### Dataset entries

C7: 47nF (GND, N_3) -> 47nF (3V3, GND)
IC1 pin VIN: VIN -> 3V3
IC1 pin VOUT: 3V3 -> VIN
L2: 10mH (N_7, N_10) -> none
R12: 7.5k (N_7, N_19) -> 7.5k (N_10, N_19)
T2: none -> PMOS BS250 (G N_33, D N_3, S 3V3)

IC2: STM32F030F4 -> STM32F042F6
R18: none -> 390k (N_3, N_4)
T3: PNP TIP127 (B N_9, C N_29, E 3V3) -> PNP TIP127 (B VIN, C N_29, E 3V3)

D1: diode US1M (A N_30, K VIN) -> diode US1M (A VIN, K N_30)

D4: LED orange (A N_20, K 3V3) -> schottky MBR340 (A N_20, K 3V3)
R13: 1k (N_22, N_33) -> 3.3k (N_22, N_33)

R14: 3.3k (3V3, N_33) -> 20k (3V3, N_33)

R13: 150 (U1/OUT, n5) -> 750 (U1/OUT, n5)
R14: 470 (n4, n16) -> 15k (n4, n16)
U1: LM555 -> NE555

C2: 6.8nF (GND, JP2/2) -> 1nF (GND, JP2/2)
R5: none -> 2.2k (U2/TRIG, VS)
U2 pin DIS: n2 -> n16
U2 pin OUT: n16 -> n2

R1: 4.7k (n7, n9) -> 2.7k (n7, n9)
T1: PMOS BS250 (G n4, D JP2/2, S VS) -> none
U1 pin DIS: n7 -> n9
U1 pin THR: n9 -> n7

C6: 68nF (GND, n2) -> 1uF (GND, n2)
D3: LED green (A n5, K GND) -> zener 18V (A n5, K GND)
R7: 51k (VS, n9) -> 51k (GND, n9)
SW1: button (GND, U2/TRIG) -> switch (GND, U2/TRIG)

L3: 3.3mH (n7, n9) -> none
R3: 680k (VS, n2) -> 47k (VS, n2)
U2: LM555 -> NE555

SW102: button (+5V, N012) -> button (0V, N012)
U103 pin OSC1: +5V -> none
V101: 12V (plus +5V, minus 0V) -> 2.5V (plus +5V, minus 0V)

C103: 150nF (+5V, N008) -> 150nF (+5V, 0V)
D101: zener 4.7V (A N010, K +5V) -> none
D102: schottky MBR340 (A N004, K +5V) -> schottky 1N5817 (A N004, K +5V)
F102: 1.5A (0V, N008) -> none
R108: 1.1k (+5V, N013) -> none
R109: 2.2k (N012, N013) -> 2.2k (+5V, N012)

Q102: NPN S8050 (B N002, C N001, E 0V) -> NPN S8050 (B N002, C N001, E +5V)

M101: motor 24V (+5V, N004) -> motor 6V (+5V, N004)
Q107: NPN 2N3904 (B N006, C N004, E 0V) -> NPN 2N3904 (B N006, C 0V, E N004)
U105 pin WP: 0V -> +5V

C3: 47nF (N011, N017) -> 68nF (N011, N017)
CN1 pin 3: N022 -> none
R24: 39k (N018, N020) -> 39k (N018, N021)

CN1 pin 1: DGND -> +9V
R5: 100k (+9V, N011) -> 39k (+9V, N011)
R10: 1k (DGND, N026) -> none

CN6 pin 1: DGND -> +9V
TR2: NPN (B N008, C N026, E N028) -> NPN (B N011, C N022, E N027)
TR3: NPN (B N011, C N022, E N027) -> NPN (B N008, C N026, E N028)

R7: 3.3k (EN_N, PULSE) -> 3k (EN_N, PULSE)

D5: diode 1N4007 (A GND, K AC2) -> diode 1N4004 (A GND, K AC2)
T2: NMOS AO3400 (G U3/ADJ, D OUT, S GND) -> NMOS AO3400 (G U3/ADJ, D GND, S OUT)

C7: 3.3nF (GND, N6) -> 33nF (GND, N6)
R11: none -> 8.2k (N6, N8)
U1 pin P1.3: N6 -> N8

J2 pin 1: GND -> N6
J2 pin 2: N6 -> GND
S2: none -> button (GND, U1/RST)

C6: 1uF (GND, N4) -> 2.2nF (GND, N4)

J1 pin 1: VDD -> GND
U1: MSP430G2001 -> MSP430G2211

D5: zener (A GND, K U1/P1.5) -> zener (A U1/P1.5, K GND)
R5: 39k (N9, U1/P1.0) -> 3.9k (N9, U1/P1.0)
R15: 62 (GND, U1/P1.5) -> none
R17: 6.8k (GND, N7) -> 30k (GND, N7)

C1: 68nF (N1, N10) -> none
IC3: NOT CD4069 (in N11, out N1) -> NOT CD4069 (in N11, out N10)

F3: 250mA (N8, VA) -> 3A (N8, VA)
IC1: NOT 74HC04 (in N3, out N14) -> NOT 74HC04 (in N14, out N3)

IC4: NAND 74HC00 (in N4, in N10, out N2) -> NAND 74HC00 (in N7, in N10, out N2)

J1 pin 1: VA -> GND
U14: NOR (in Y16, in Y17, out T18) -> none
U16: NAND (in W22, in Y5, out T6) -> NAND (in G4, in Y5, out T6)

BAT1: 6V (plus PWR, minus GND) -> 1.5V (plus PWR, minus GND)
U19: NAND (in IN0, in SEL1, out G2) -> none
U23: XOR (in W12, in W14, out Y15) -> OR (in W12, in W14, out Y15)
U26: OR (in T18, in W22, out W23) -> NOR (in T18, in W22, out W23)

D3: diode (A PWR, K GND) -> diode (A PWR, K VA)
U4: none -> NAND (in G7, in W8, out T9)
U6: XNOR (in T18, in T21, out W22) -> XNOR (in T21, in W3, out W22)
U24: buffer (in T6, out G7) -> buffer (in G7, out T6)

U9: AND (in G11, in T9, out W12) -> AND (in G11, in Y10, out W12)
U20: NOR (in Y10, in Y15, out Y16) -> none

######

* _Work task_: An exact retyping of the lines from the one with "C7: 3.3nF (GND, N6) -> 33nF (GND, N6)" to the end of the material above, with both ends included and nothing added, is the required answer.

* _Written reply_:
C7: 3.3nF (GND, N6) -> 33nF (GND, N6)
R11: none -> 8.2k (N6, N8)
U1 pin P1.3: N6 -> N8

J2 pin 1: GND -> N6
J2 pin 2: N6 -> GND
S2: none -> button (GND, U1/RST)

C6: 1uF (GND, N4) -> 2.2nF (GND, N4)

J1 pin 1: VDD -> GND
U1: MSP430G2001 -> MSP430G2211

D5: zener (A GND, K U1/P1.5) -> zener (A U1/P1.5, K GND)
R5: 39k (N9, U1/P1.0) -> 3.9k (N9, U1/P1.0)
R15: 62 (GND, U1/P1.5) -> none
R17: 6.8k (GND, N7) -> 30k (GND, N7)

C1: 68nF (N1, N10) -> none
IC3: NOT CD4069 (in N11, out N1) -> NOT CD4069 (in N11, out N10)

F3: 250mA (N8, VA) -> 3A (N8, VA)
IC1: NOT 74HC04 (in N3, out N14) -> NOT 74HC04 (in N14, out N3)

IC4: NAND 74HC00 (in N4, in N10, out N2) -> NAND 74HC00 (in N7, in N10, out N2)

J1 pin 1: VA -> GND
U14: NOR (in Y16, in Y17, out T18) -> none
U16: NAND (in W22, in Y5, out T6) -> NAND (in G4, in Y5, out T6)

BAT1: 6V (plus PWR, minus GND) -> 1.5V (plus PWR, minus GND)
U19: NAND (in IN0, in SEL1, out G2) -> none
U23: XOR (in W12, in W14, out Y15) -> OR (in W12, in W14, out Y15)
U26: OR (in T18, in W22, out W23) -> NOR (in T18, in W22, out W23)

D3: diode (A PWR, K GND) -> diode (A PWR, K VA)
U4: none -> NAND (in G7, in W8, out T9)
U6: XNOR (in T18, in T21, out W22) -> XNOR (in T21, in W3, out W22)
U24: buffer (in T6, out G7) -> buffer (in G7, out T6)

U9: AND (in G11, in T9, out W12) -> AND (in G11, in Y10, out W12)
U20: NOR (in Y10, in Y15, out Y16) -> none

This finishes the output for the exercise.